PROVIDED ENTRIES
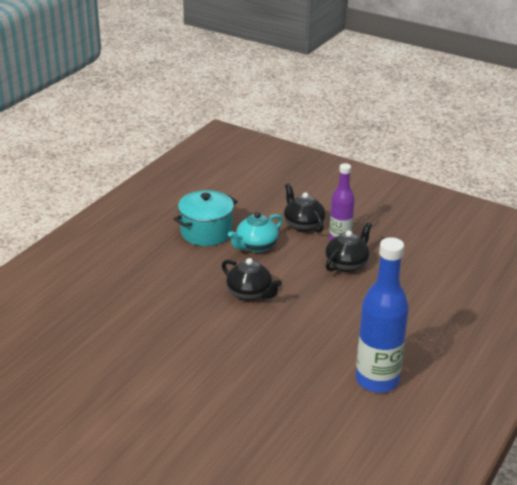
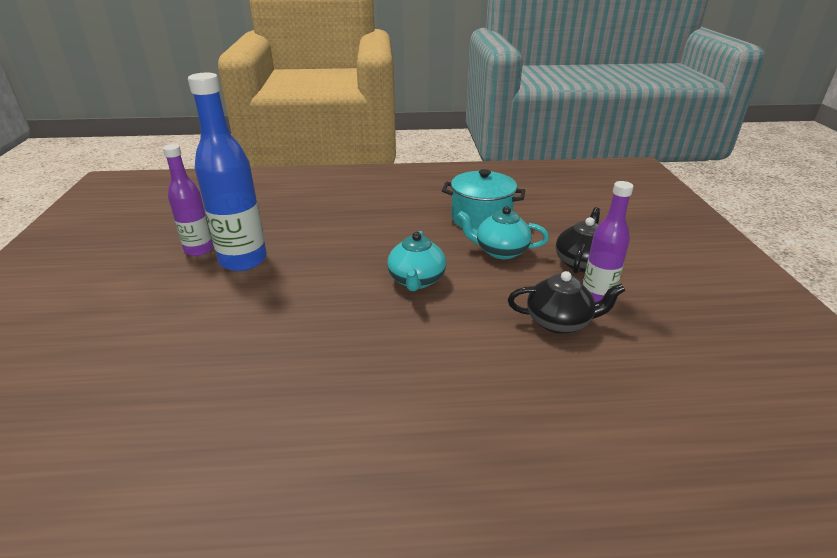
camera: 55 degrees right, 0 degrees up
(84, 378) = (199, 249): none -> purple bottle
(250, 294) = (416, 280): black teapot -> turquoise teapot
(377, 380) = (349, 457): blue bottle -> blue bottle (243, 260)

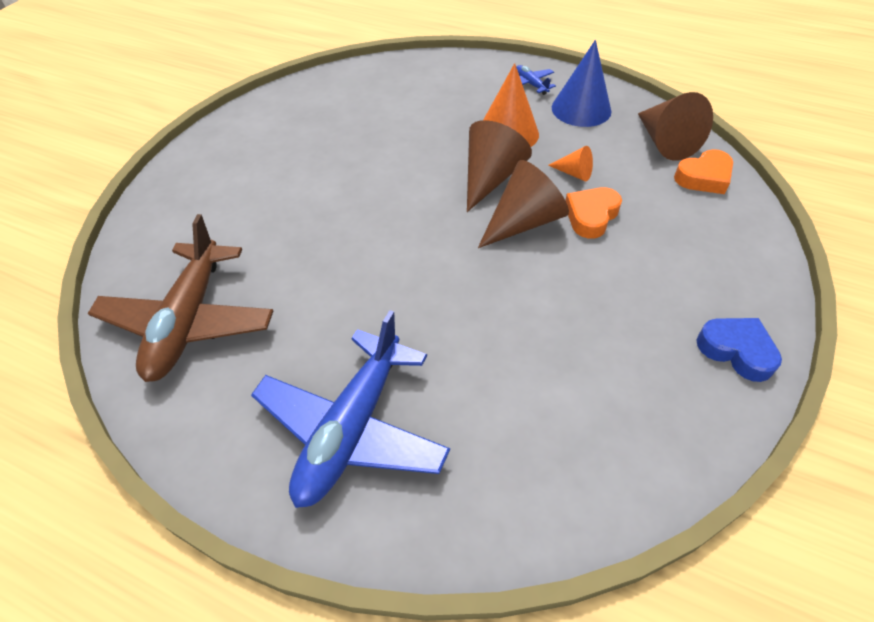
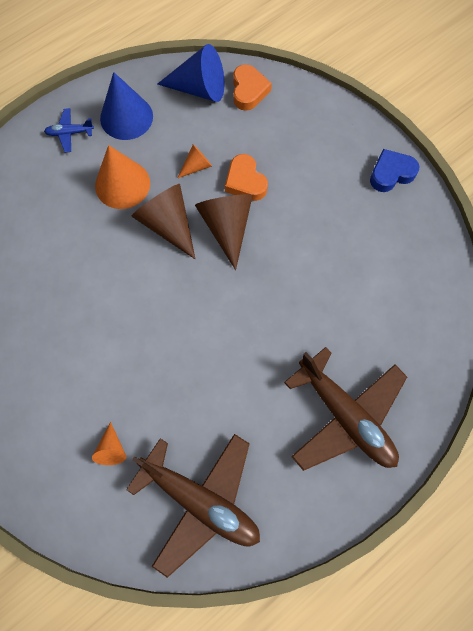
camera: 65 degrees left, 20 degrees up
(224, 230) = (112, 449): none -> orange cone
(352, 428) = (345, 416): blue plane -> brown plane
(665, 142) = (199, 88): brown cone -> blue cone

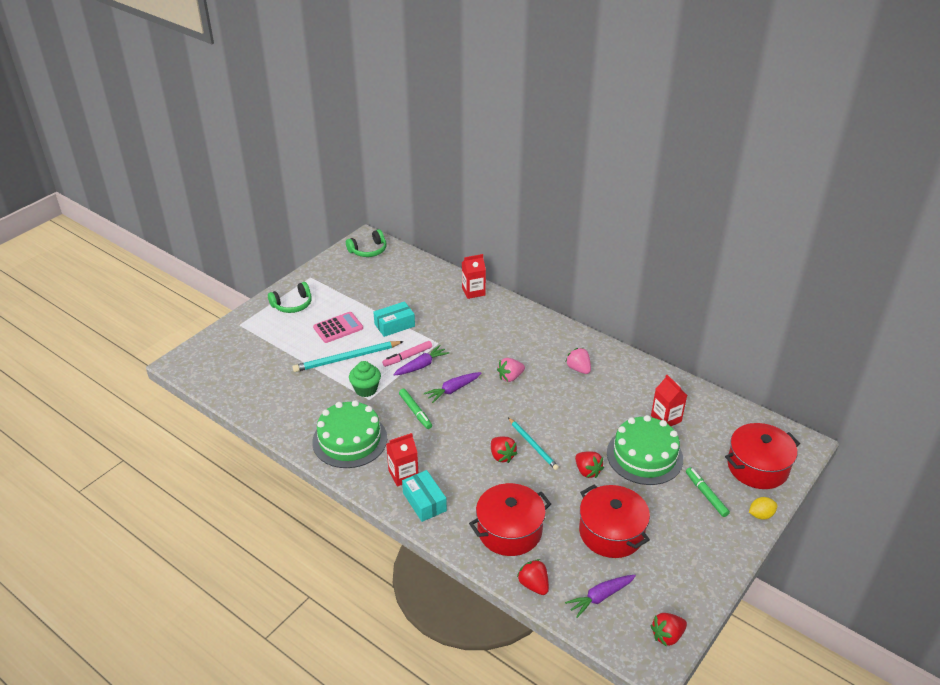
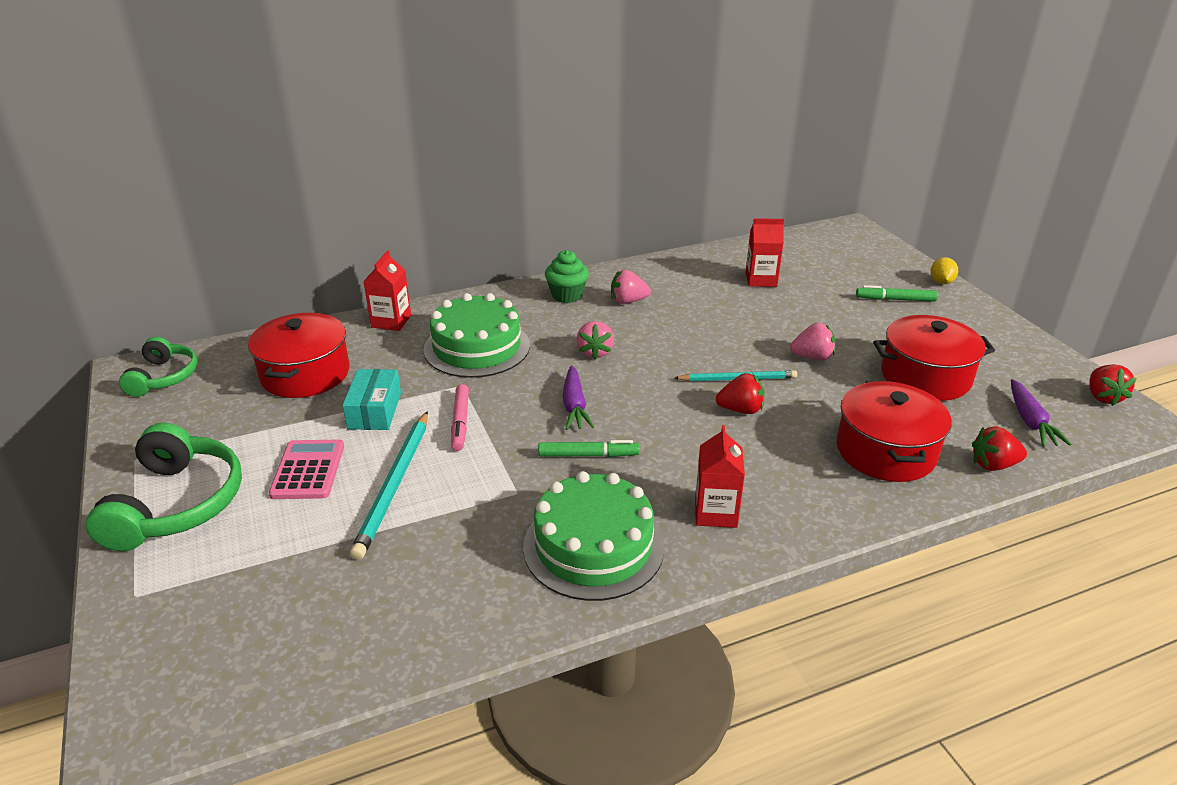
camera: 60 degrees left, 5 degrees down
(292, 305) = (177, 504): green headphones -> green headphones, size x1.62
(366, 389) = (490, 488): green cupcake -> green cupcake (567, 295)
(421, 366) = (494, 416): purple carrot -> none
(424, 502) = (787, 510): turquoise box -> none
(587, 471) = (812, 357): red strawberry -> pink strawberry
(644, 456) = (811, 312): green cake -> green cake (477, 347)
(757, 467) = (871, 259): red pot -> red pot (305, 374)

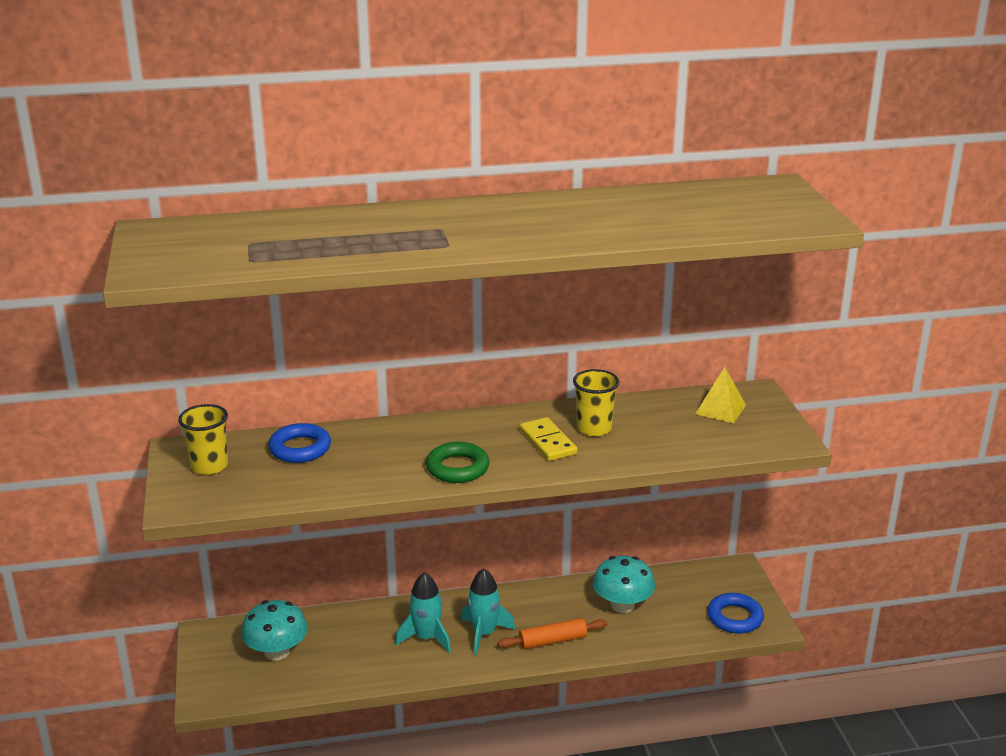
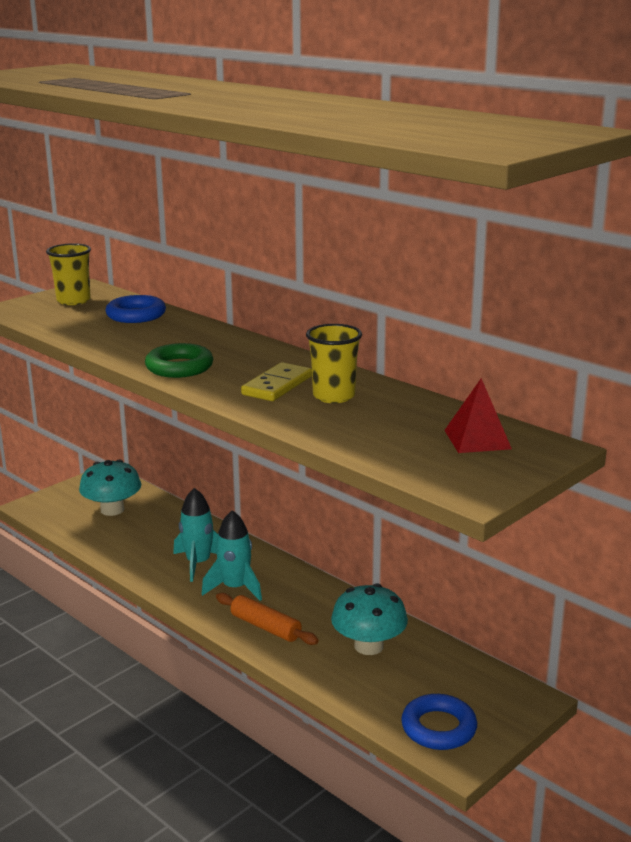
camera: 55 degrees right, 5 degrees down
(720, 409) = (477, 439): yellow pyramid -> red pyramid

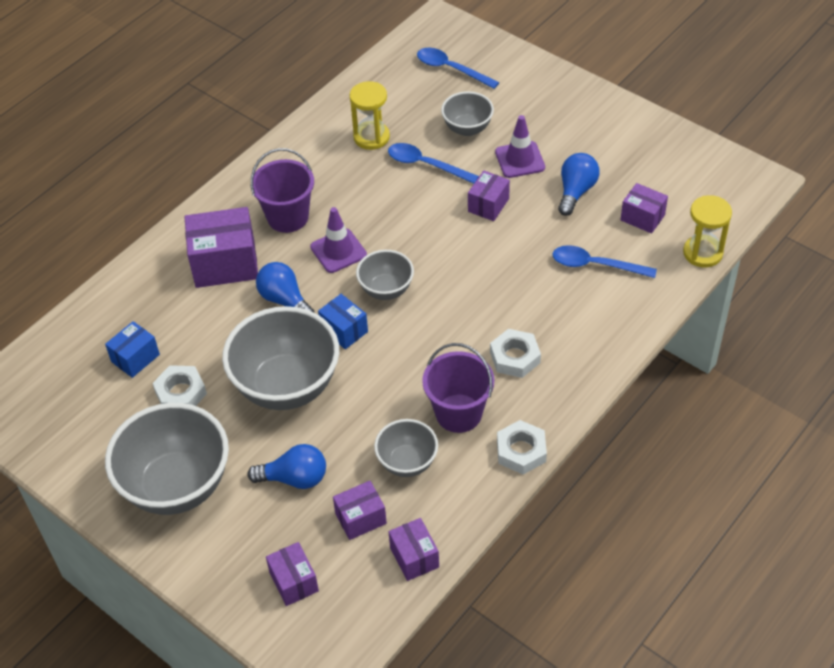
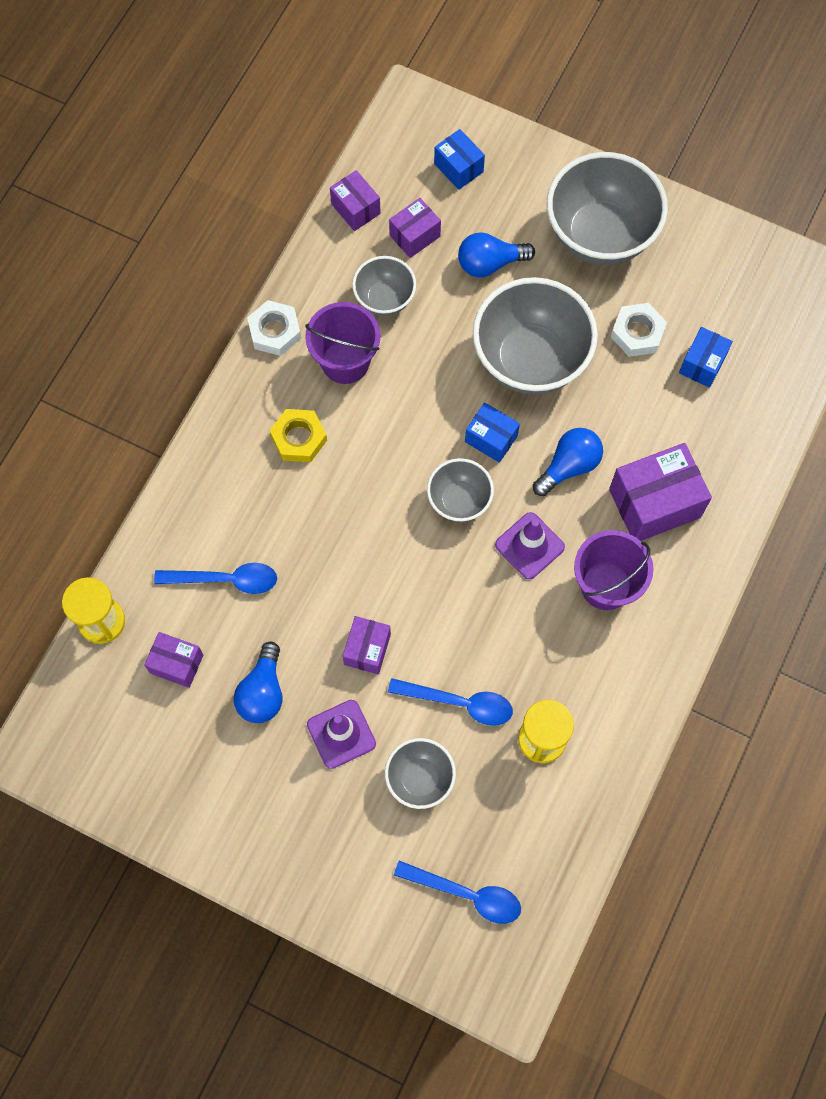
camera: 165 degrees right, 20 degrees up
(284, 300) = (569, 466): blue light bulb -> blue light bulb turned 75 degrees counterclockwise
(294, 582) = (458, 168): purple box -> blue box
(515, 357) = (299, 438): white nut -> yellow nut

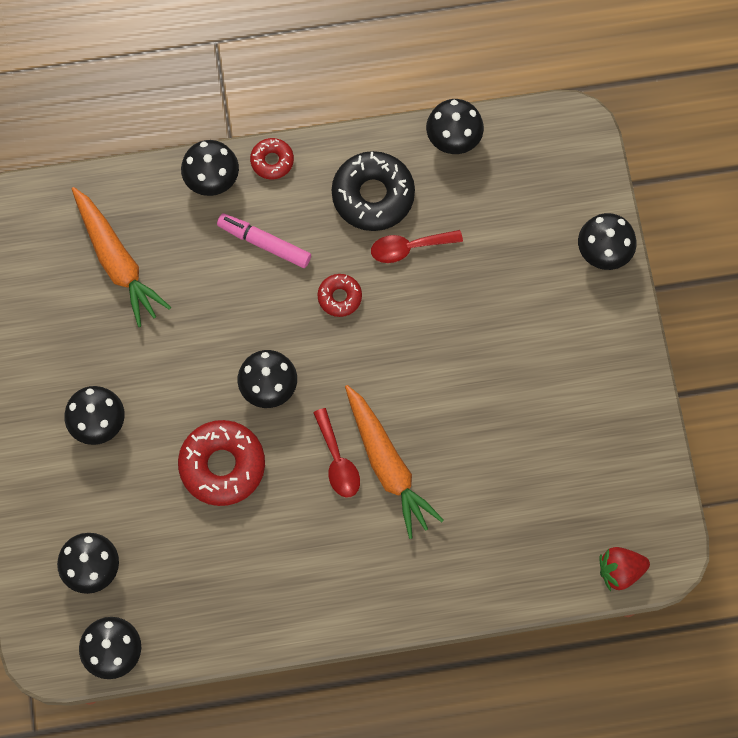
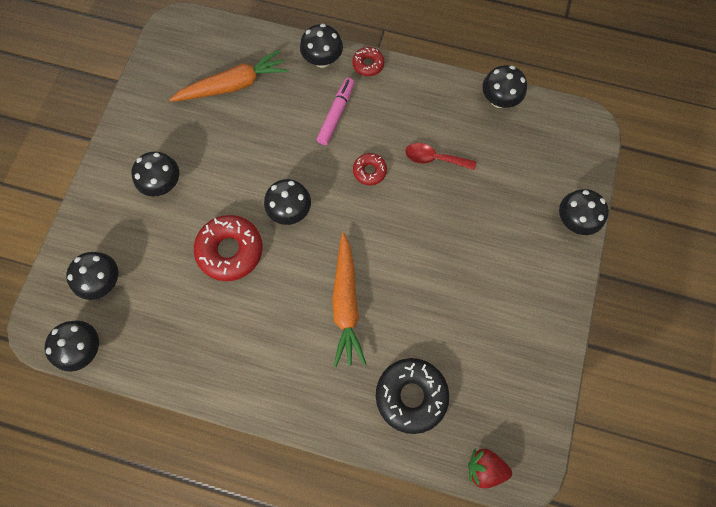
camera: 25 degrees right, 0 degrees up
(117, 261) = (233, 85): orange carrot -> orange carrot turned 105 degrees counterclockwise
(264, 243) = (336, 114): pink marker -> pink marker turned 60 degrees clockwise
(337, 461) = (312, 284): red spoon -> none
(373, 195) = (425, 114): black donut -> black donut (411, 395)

TASK BRIEF
The records need to be restated word for word, minus any images.

FINISHED EXERCISE
camera: 55 degrees right, 0 degrees up
(84, 378) = (199, 249): none -> purple bottle
(250, 294) = (416, 280): black teapot -> turquoise teapot
(377, 380) = (349, 457): blue bottle -> blue bottle (243, 260)

camera: 65 degrees left, 20 degrees up
(224, 230) = (112, 449): none -> orange cone
(352, 428) = (345, 416): blue plane -> brown plane
(665, 142) = (199, 88): brown cone -> blue cone

camera: 60 degrees left, 5 degrees down
(292, 305) = (177, 504): green headphones -> green headphones, size x1.62
(366, 389) = (490, 488): green cupcake -> green cupcake (567, 295)
(421, 366) = (494, 416): purple carrot -> none
(424, 502) = (787, 510): turquoise box -> none
(587, 471) = (812, 357): red strawberry -> pink strawberry
(644, 456) = (811, 312): green cake -> green cake (477, 347)
(757, 467) = (871, 259): red pot -> red pot (305, 374)

camera: 55 degrees right, 5 degrees down
(720, 409) = (477, 439): yellow pyramid -> red pyramid

camera: 165 degrees right, 20 degrees up
(284, 300) = (569, 466): blue light bulb -> blue light bulb turned 75 degrees counterclockwise
(294, 582) = (458, 168): purple box -> blue box
(515, 357) = (299, 438): white nut -> yellow nut

camera: 25 degrees right, 0 degrees up
(117, 261) = (233, 85): orange carrot -> orange carrot turned 105 degrees counterclockwise
(264, 243) = (336, 114): pink marker -> pink marker turned 60 degrees clockwise
(337, 461) = (312, 284): red spoon -> none
(373, 195) = (425, 114): black donut -> black donut (411, 395)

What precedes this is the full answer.